▶ _RECORDS PROVIDED_
------------------------------------------------
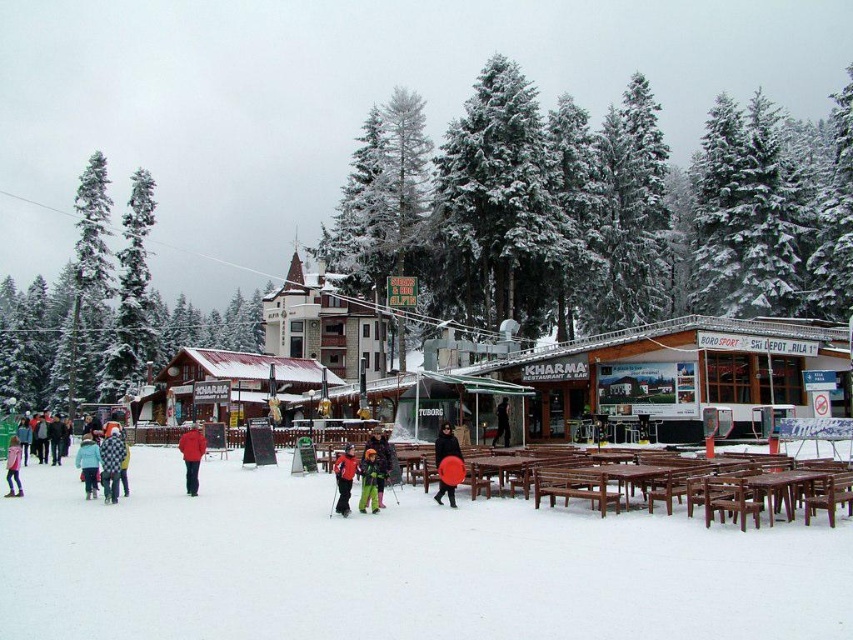
Which of these two, green matte tree at upper center or green snow-covered tree at left, stands shorter?

With less height is green snow-covered tree at left.

Is point (614, 189) farther from viewer compared to point (100, 380)?

That is False.

Describe the element at coordinates (633, 212) in the screenshot. The image size is (853, 640). I see `green matte tree at upper center` at that location.

You are a GUI agent. You are given a task and a screenshot of the screen. Output one action in this format:
    pyautogui.click(x=<x>, y=<y>)
    Task: Click on the green matte tree at upper center
    
    Given the screenshot: What is the action you would take?
    pyautogui.click(x=633, y=212)

Which of these two, green matte snow pants at center or matte red sled at center, stands taller?

matte red sled at center is taller.

Is green matte snow pants at center shorter than matte red sled at center?

Correct, green matte snow pants at center is not as tall as matte red sled at center.

Describe the element at coordinates (368, 481) in the screenshot. I see `green matte snow pants at center` at that location.

Locate an element on the screen. green matte snow pants at center is located at coordinates (368, 481).

Can you confirm if green snow-covered tree at left is positioned below matte red sled at center?

Incorrect, green snow-covered tree at left is not positioned below matte red sled at center.

Where is `green snow-covered tree at left`? This screenshot has width=853, height=640. green snow-covered tree at left is located at coordinates point(131,296).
------------------------------------------------
Print every one of the lines above word for word, leaving out the picture.

Which of these two, green matte tree at upper center or green snow-covered tree at left, stands shorter?

With less height is green snow-covered tree at left.

Is point (614, 189) farther from viewer compared to point (100, 380)?

That is False.

Describe the element at coordinates (633, 212) in the screenshot. The image size is (853, 640). I see `green matte tree at upper center` at that location.

You are a GUI agent. You are given a task and a screenshot of the screen. Output one action in this format:
    pyautogui.click(x=<x>, y=<y>)
    Task: Click on the green matte tree at upper center
    
    Given the screenshot: What is the action you would take?
    pyautogui.click(x=633, y=212)

Which of these two, green matte snow pants at center or matte red sled at center, stands taller?

matte red sled at center is taller.

Is green matte snow pants at center shorter than matte red sled at center?

Correct, green matte snow pants at center is not as tall as matte red sled at center.

Describe the element at coordinates (368, 481) in the screenshot. I see `green matte snow pants at center` at that location.

Locate an element on the screen. green matte snow pants at center is located at coordinates (368, 481).

Can you confirm if green snow-covered tree at left is positioned below matte red sled at center?

Incorrect, green snow-covered tree at left is not positioned below matte red sled at center.

Where is `green snow-covered tree at left`? This screenshot has width=853, height=640. green snow-covered tree at left is located at coordinates point(131,296).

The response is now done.